>>>
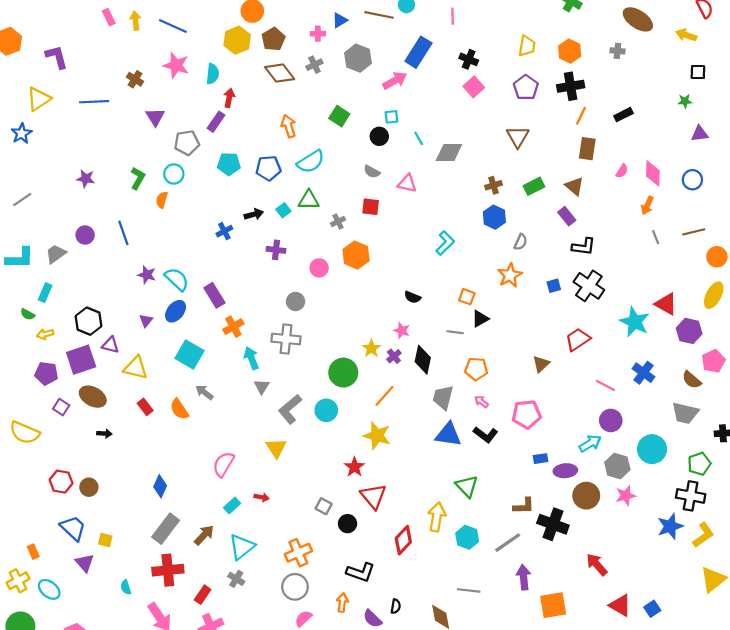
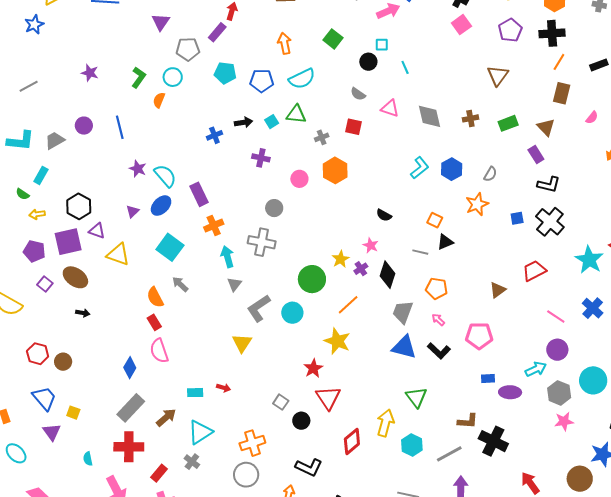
gray diamond: (449, 152) -> (429, 116), moved, turned 72
blue hexagon: (494, 217) -> (452, 169), moved
red rectangle: (145, 407) -> (154, 322), moved
pink semicircle: (223, 464) -> (159, 351), moved, turned -55
brown circle: (586, 496) -> (580, 479), moved
cyan rectangle: (232, 506) -> (195, 393), turned 35

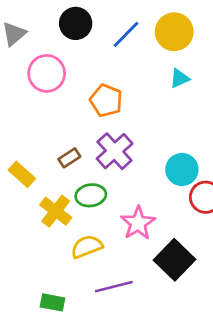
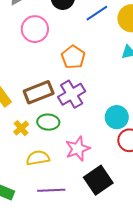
brown rectangle: (69, 158) -> (39, 92), size x1.8
yellow cross: (56, 211) -> (21, 128), size x0.7

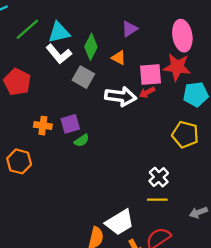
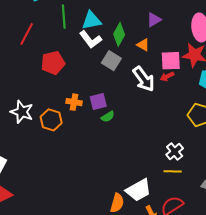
green line: (27, 29) -> (64, 17), turned -55
red pentagon: (17, 82) -> (53, 63), turned 30
white arrow: (121, 96) -> (144, 79), turned 44
orange hexagon: (19, 161) -> (51, 120), moved

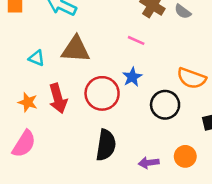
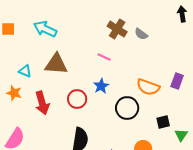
red circle: (102, 93) -> (77, 99), size x0.7
orange star: (28, 102) -> (14, 93), moved

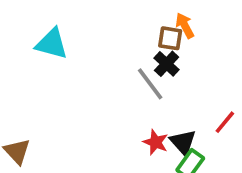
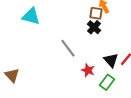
gray line: (150, 84) -> (68, 48), moved
black triangle: (183, 142) -> (111, 60), moved

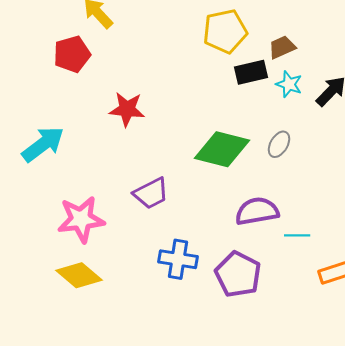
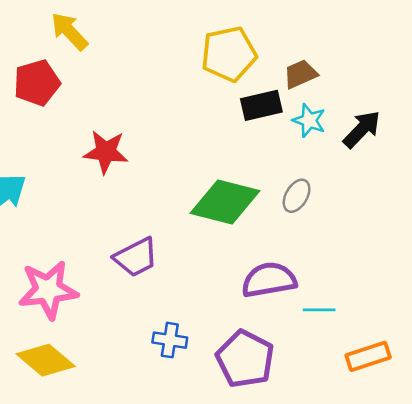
blue cross: (178, 259) -> (170, 340), size x0.7

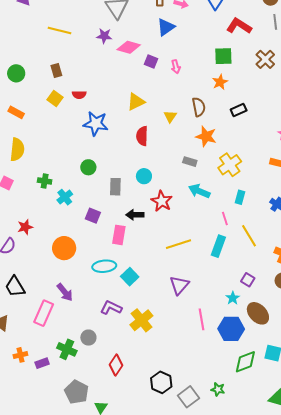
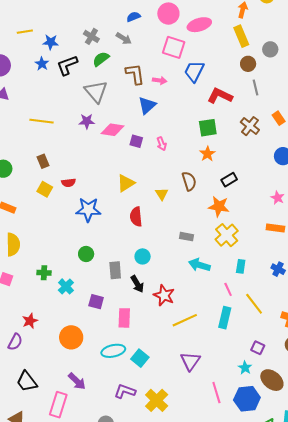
orange star: (206, 136) -> (219, 206), moved
red star: (162, 201) -> (164, 295), moved
black arrow: (135, 215) -> (137, 284), moved, turned -114

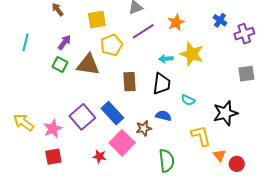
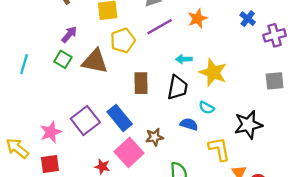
cyan line: (25, 42) -> (24, 64), moved
yellow star: (192, 54) -> (213, 72), moved
blue semicircle: (163, 116) -> (189, 124), moved
yellow arrow: (24, 122) -> (17, 148), moved

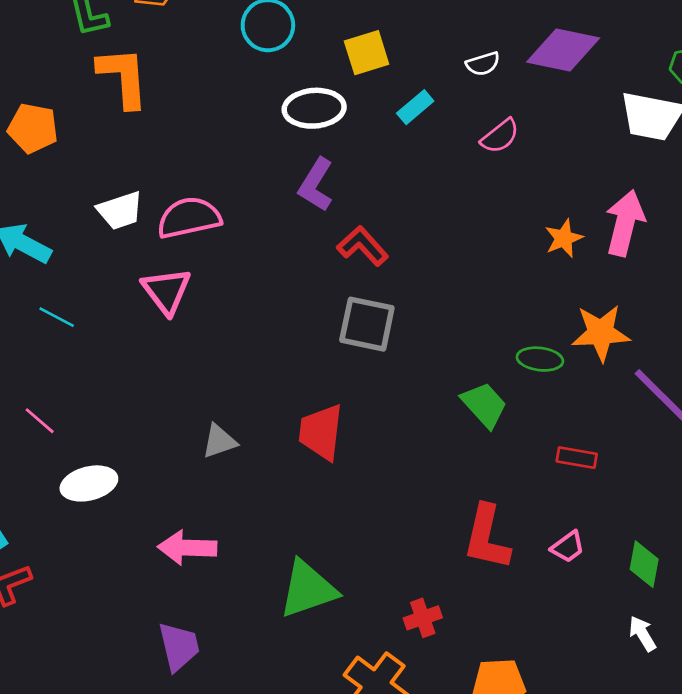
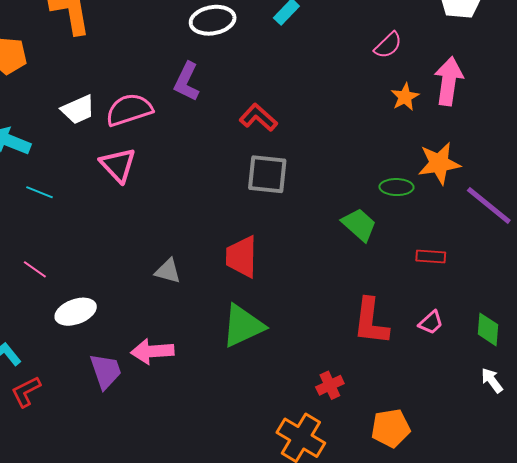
pink semicircle: (500, 136) -> (388, 45), moved
purple L-shape: (316, 185) -> (187, 82), moved
gray triangle: (219, 441) -> (168, 271), turned 40
green triangle: (308, 589) -> (243, 326), moved
purple trapezoid: (179, 647) -> (106, 371), moved

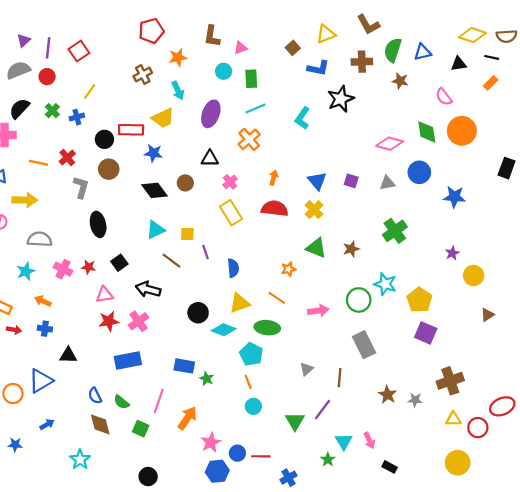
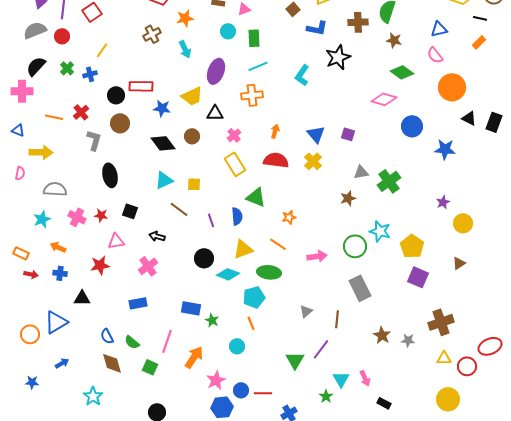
blue triangle: (423, 52) -> (439, 29), moved
black triangle: (459, 64) -> (469, 118), moved, turned 35
yellow trapezoid: (163, 118) -> (192, 96), moved
green diamond: (427, 132) -> (402, 72), moved, turned -45
orange cross: (249, 139) -> (252, 95), turned 35
gray triangle: (387, 183) -> (361, 172), moved
green triangle: (316, 248) -> (256, 197), moved
purple line: (206, 252) -> (211, 220), moved
black square: (119, 263) -> (130, 211), turned -35
black arrow: (148, 289) -> (157, 236), size x0.7
brown triangle: (487, 315) -> (459, 263), moved
red star: (109, 321) -> (100, 265), moved
cyan pentagon: (251, 354) -> (254, 297), turned 30
blue rectangle: (128, 361) -> (138, 303), size x0.7
cyan circle: (253, 406) -> (237, 346), moved

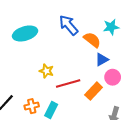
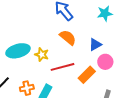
cyan ellipse: (25, 33) -> (18, 51), moved
orange semicircle: (92, 40) -> (68, 37), moved

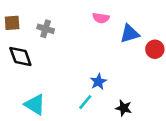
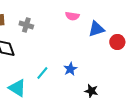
cyan line: (85, 102) -> (42, 73), moved

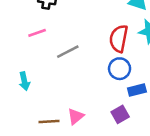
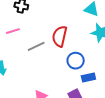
red semicircle: (119, 39) -> (60, 36), moved

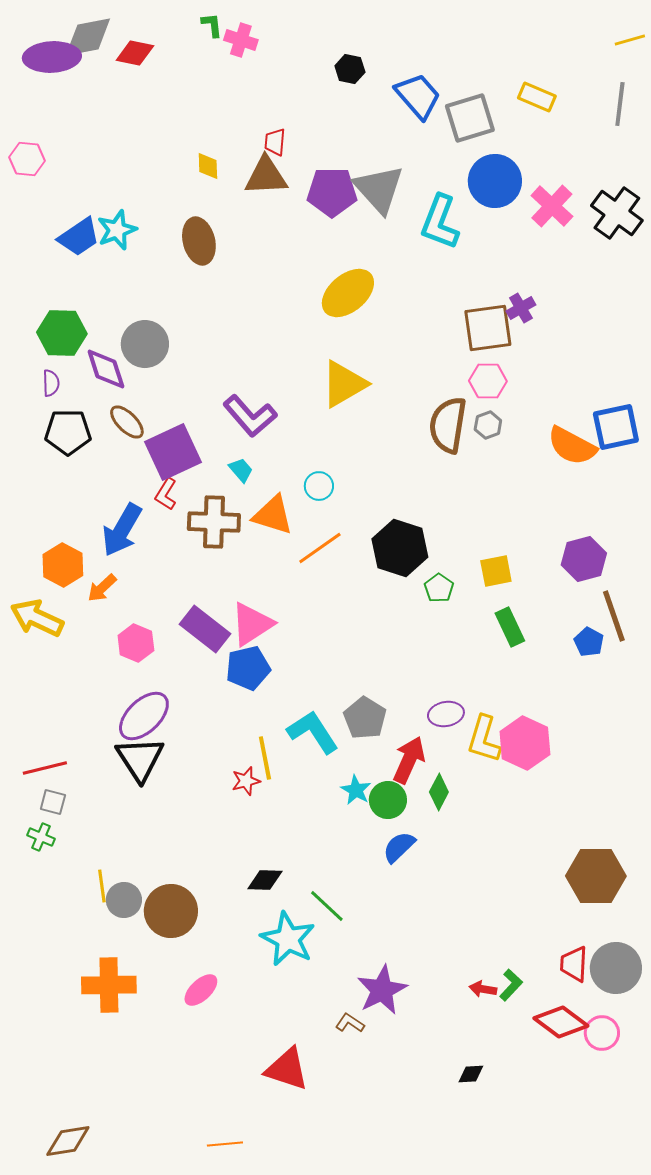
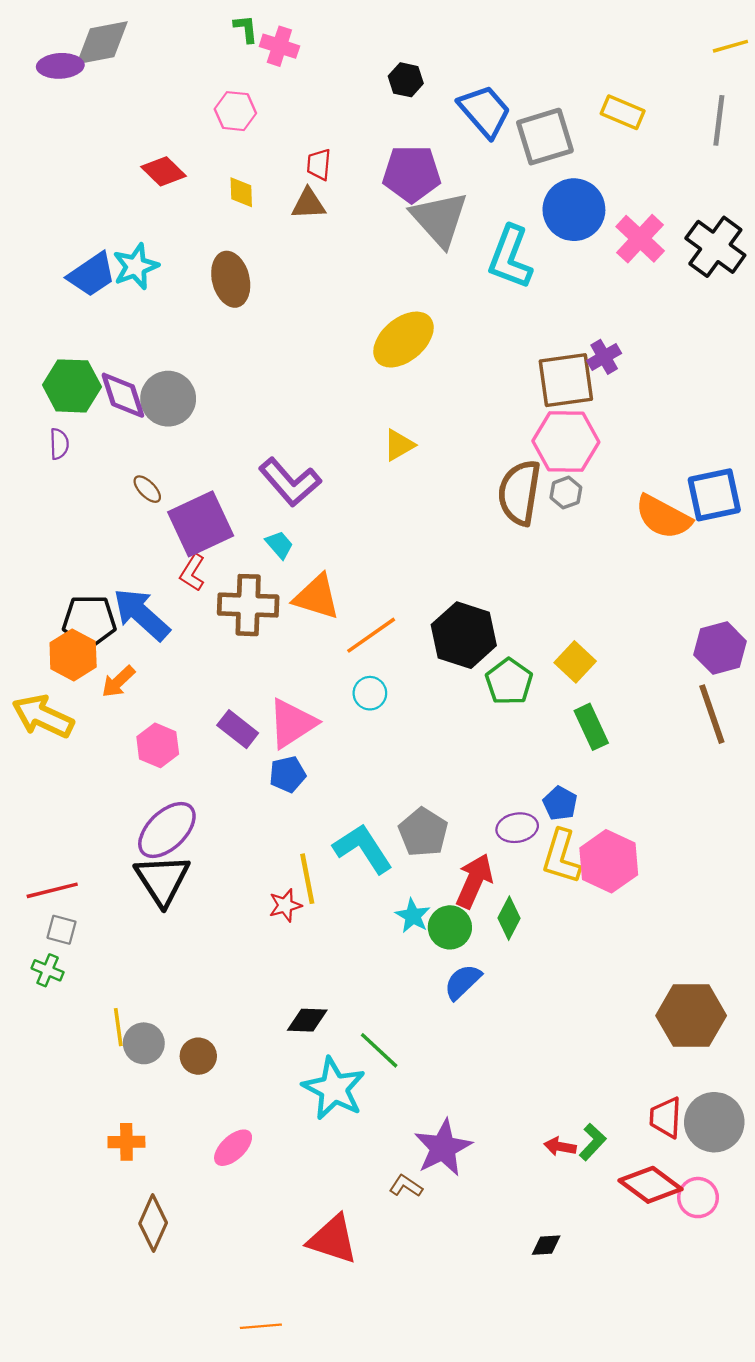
red diamond: (135, 53) -> (163, 171), moved, turned 33
purple ellipse: (52, 57) -> (60, 66), size x0.7
pink hexagon: (27, 159) -> (235, 111), moved
brown triangle: (266, 176) -> (308, 204), size x0.7
purple pentagon: (332, 192) -> (412, 174), moved
purple diamond: (106, 369) -> (123, 395), moved
pink hexagon: (488, 381) -> (566, 442), size x1.5
yellow triangle: (344, 384) -> (399, 445), size x0.6
brown ellipse: (127, 422) -> (147, 489), size x0.7
black pentagon: (68, 432) -> (89, 621), moved
cyan circle: (319, 486) -> (370, 693), moved
blue arrow: (122, 530) -> (141, 614), turned 102
purple hexagon: (584, 559) -> (720, 648), moved
yellow square: (496, 571) -> (575, 662), turned -36
green pentagon: (439, 588) -> (509, 682), size x1.4
purple rectangle: (205, 629) -> (238, 729), size x0.7
blue pentagon: (589, 642) -> (560, 803), moved
blue pentagon: (248, 668) -> (288, 774), size x0.7
brown circle: (171, 911) -> (198, 1056), size x0.6
orange cross: (109, 985) -> (126, 1142), size x0.6
brown diamond: (68, 1141) -> (153, 1223), moved, turned -57

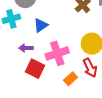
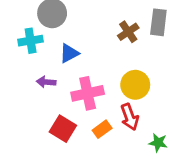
red square: (35, 69) -> (63, 129), moved

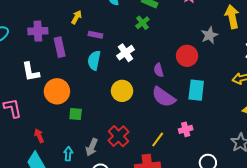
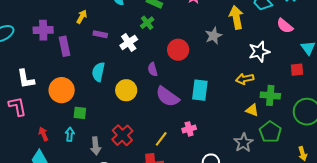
white cross: (126, 53) -> (129, 42), moved
red circle: (187, 56) -> (178, 50), moved
cyan semicircle: (94, 60) -> (98, 72), moved
purple semicircle: (159, 70) -> (153, 69), moved
white L-shape: (31, 72) -> (26, 79), moved
gray arrow: (92, 147) -> (96, 146), turned -30
cyan arrow: (68, 154) -> (70, 134), moved

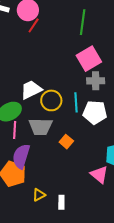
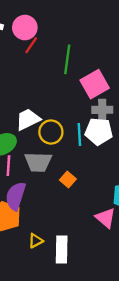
green line: (83, 22) -> (67, 59), moved
white pentagon: (95, 112) -> (99, 131), moved
white rectangle: (61, 202) -> (62, 249), size x1.6

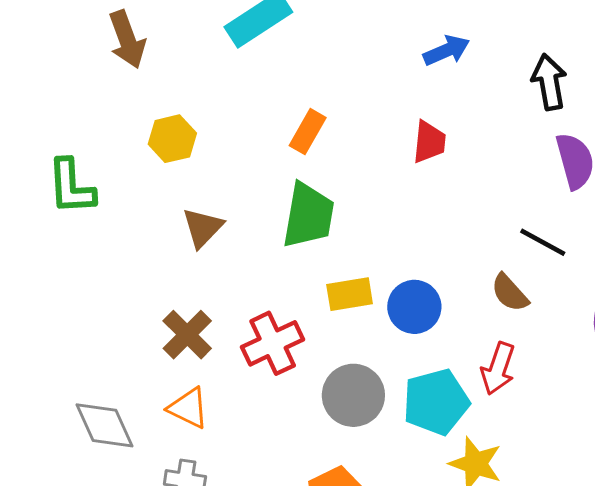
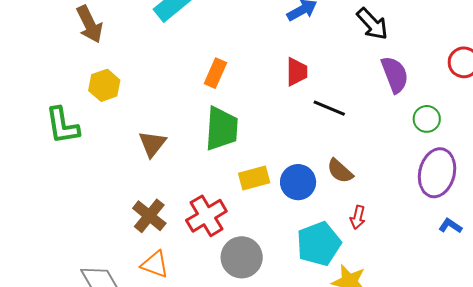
black arrow: (549, 82) -> (372, 24), turned 153
yellow hexagon: (172, 139) -> (104, 85), moved
black line: (543, 242) -> (329, 108), moved
brown semicircle: (510, 293) -> (340, 171), moved
red arrow: (498, 369) -> (358, 217), size x0.7
gray circle: (353, 395) -> (242, 257), moved

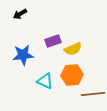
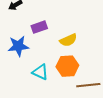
purple rectangle: (53, 41) -> (39, 27), moved

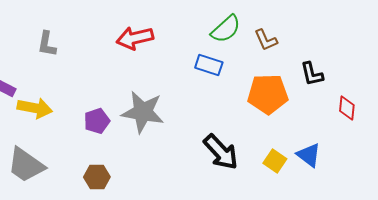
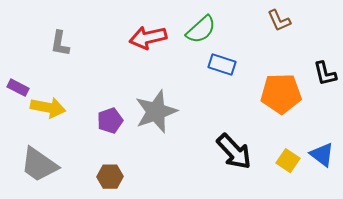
green semicircle: (226, 29) -> (201, 30), moved
brown L-shape: (266, 40) -> (279, 21), moved
gray star: (143, 112) -> (156, 112), turned -30

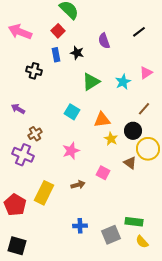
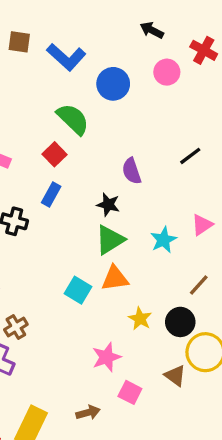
black star: (77, 53) -> (108, 205), moved
blue rectangle: (56, 55) -> (51, 195), turned 40
orange triangle: (102, 120) -> (115, 278), moved
yellow star: (111, 139) -> (140, 319), moved
pink star: (71, 151) -> (106, 357), moved

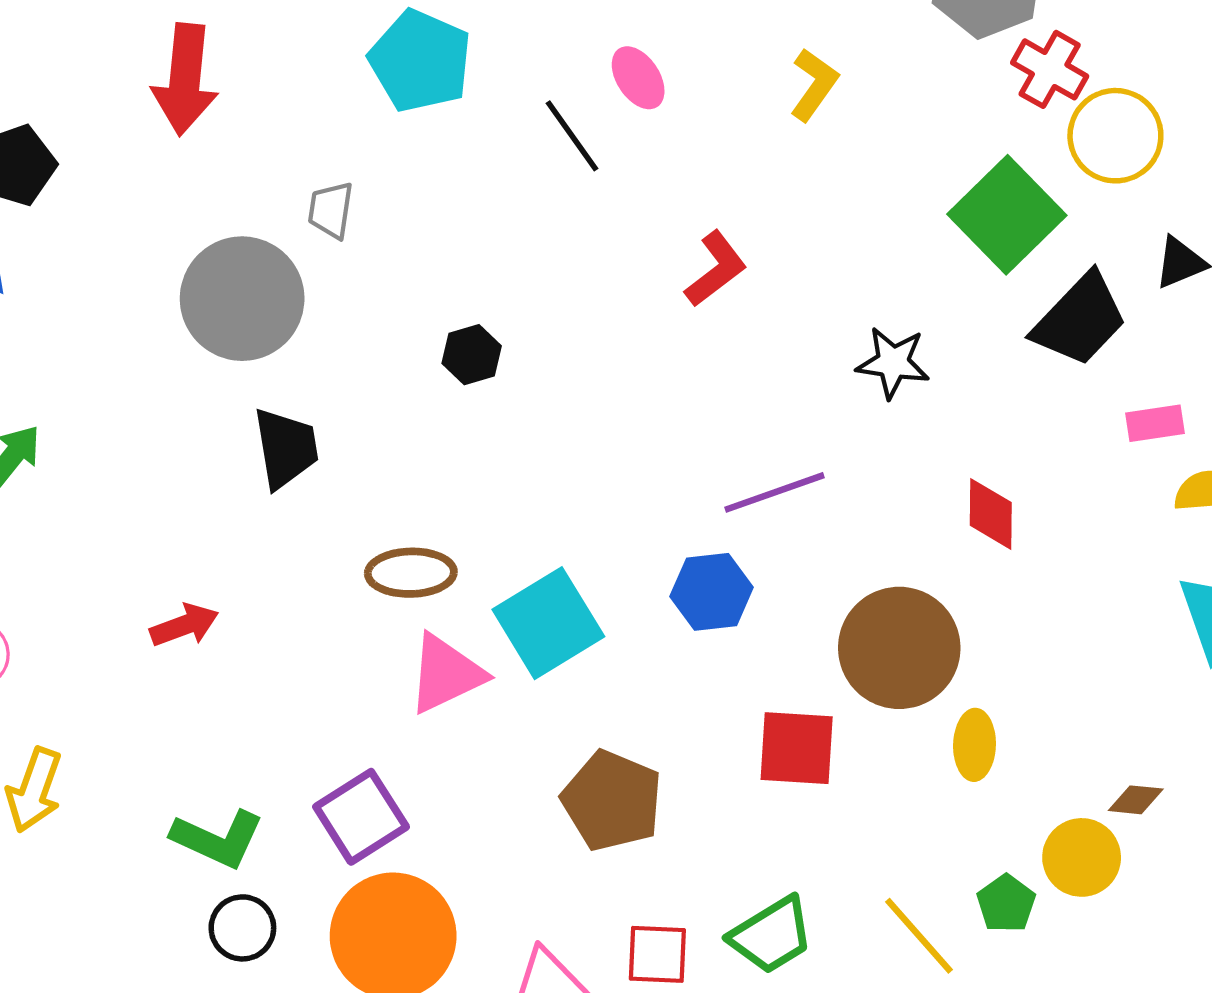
<<<
[TASK REQUIREMENTS] Each record above, in full: return it exactly, pictures excluded.

[RESULT FOR THIS EXERCISE]
gray diamond: (449, 152) -> (429, 116), moved, turned 72
blue hexagon: (494, 217) -> (452, 169), moved
red rectangle: (145, 407) -> (154, 322), moved
pink semicircle: (223, 464) -> (159, 351), moved, turned -55
brown circle: (586, 496) -> (580, 479), moved
cyan rectangle: (232, 506) -> (195, 393), turned 35

brown rectangle: (69, 158) -> (39, 92), size x1.8
yellow cross: (56, 211) -> (21, 128), size x0.7

green line: (27, 29) -> (64, 17), turned -55
red pentagon: (17, 82) -> (53, 63), turned 30
white arrow: (121, 96) -> (144, 79), turned 44
orange hexagon: (19, 161) -> (51, 120), moved

red circle: (102, 93) -> (77, 99), size x0.7
orange star: (28, 102) -> (14, 93), moved

gray line: (150, 84) -> (68, 48), moved
black triangle: (183, 142) -> (111, 60), moved

blue cross: (178, 259) -> (170, 340), size x0.7

orange star: (206, 136) -> (219, 206), moved
red star: (162, 201) -> (164, 295), moved
black arrow: (135, 215) -> (137, 284), moved, turned -114

cyan line: (25, 42) -> (24, 64), moved
yellow star: (192, 54) -> (213, 72), moved
blue semicircle: (163, 116) -> (189, 124), moved
yellow arrow: (24, 122) -> (17, 148), moved

pink semicircle: (500, 136) -> (388, 45), moved
purple L-shape: (316, 185) -> (187, 82), moved
gray triangle: (219, 441) -> (168, 271), turned 40
green triangle: (308, 589) -> (243, 326), moved
purple trapezoid: (179, 647) -> (106, 371), moved

blue triangle: (423, 52) -> (439, 29), moved
black triangle: (459, 64) -> (469, 118), moved, turned 35
yellow trapezoid: (163, 118) -> (192, 96), moved
green diamond: (427, 132) -> (402, 72), moved, turned -45
orange cross: (249, 139) -> (252, 95), turned 35
gray triangle: (387, 183) -> (361, 172), moved
green triangle: (316, 248) -> (256, 197), moved
purple line: (206, 252) -> (211, 220), moved
black square: (119, 263) -> (130, 211), turned -35
black arrow: (148, 289) -> (157, 236), size x0.7
brown triangle: (487, 315) -> (459, 263), moved
red star: (109, 321) -> (100, 265), moved
cyan pentagon: (251, 354) -> (254, 297), turned 30
blue rectangle: (128, 361) -> (138, 303), size x0.7
cyan circle: (253, 406) -> (237, 346), moved

cyan ellipse: (25, 33) -> (18, 51), moved
orange semicircle: (92, 40) -> (68, 37), moved

cyan line: (85, 102) -> (42, 73), moved

red semicircle: (119, 39) -> (60, 36), moved

red diamond: (135, 53) -> (163, 171), moved, turned 33
purple ellipse: (52, 57) -> (60, 66), size x0.7
pink hexagon: (27, 159) -> (235, 111), moved
brown triangle: (266, 176) -> (308, 204), size x0.7
purple pentagon: (332, 192) -> (412, 174), moved
purple diamond: (106, 369) -> (123, 395), moved
pink hexagon: (488, 381) -> (566, 442), size x1.5
yellow triangle: (344, 384) -> (399, 445), size x0.6
brown ellipse: (127, 422) -> (147, 489), size x0.7
black pentagon: (68, 432) -> (89, 621), moved
cyan circle: (319, 486) -> (370, 693), moved
blue arrow: (122, 530) -> (141, 614), turned 102
purple hexagon: (584, 559) -> (720, 648), moved
yellow square: (496, 571) -> (575, 662), turned -36
green pentagon: (439, 588) -> (509, 682), size x1.4
purple rectangle: (205, 629) -> (238, 729), size x0.7
blue pentagon: (589, 642) -> (560, 803), moved
blue pentagon: (248, 668) -> (288, 774), size x0.7
brown circle: (171, 911) -> (198, 1056), size x0.6
orange cross: (109, 985) -> (126, 1142), size x0.6
brown diamond: (68, 1141) -> (153, 1223), moved, turned -57

red square: (35, 69) -> (63, 129), moved

white cross: (126, 53) -> (129, 42), moved
red circle: (187, 56) -> (178, 50), moved
cyan semicircle: (94, 60) -> (98, 72), moved
purple semicircle: (159, 70) -> (153, 69), moved
white L-shape: (31, 72) -> (26, 79), moved
gray arrow: (92, 147) -> (96, 146), turned -30
cyan arrow: (68, 154) -> (70, 134), moved

green line: (83, 22) -> (67, 59), moved
white pentagon: (95, 112) -> (99, 131), moved
white rectangle: (61, 202) -> (62, 249), size x1.6

black arrow: (549, 82) -> (372, 24), turned 153
yellow hexagon: (172, 139) -> (104, 85), moved
black line: (543, 242) -> (329, 108), moved
brown semicircle: (510, 293) -> (340, 171), moved
red arrow: (498, 369) -> (358, 217), size x0.7
gray circle: (353, 395) -> (242, 257), moved

purple rectangle: (53, 41) -> (39, 27), moved

green semicircle: (226, 29) -> (201, 30), moved
brown L-shape: (266, 40) -> (279, 21), moved
gray star: (143, 112) -> (156, 112), turned -30

black star: (77, 53) -> (108, 205), moved
blue rectangle: (56, 55) -> (51, 195), turned 40
orange triangle: (102, 120) -> (115, 278), moved
yellow star: (111, 139) -> (140, 319), moved
pink star: (71, 151) -> (106, 357), moved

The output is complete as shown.